## Problem requirements
Each entry is to be retyped without alteration, and no picture is to be included.

[Image change detection data]
● ● ●
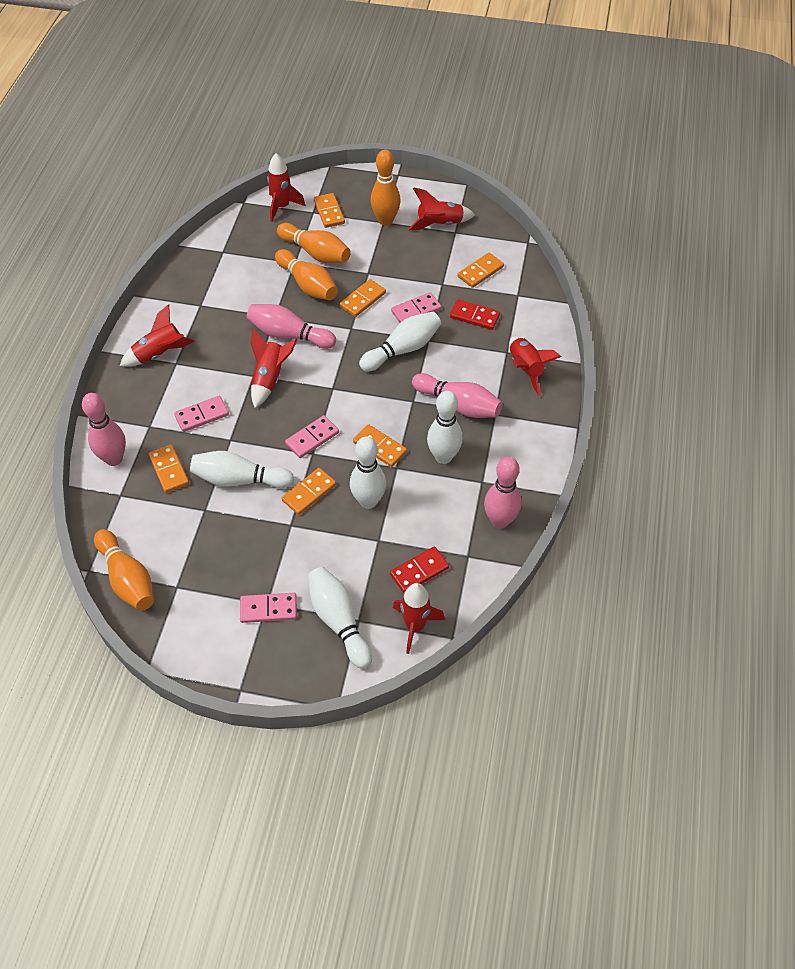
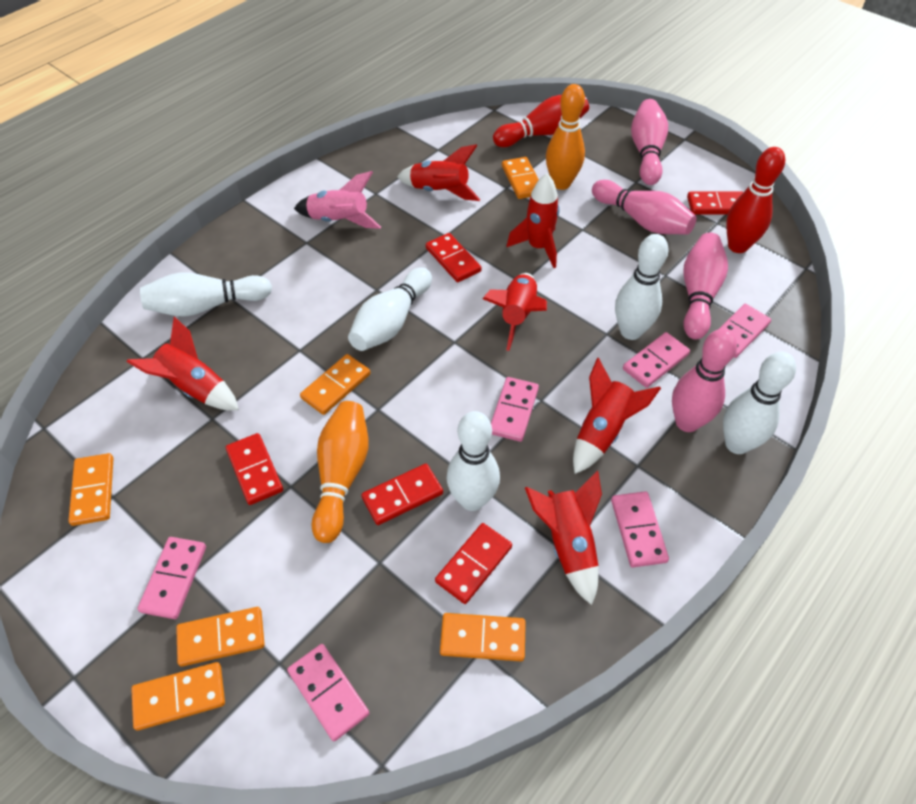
orange bowling pin: 4 -> 2
pink domino: 4 -> 6
pink rocket: 0 -> 1
red bowling pin: 0 -> 2
red domino: 2 -> 5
● ● ●
## Response box
orange bowling pin: 4 -> 2
pink domino: 4 -> 6
pink rocket: 0 -> 1
red bowling pin: 0 -> 2
red domino: 2 -> 5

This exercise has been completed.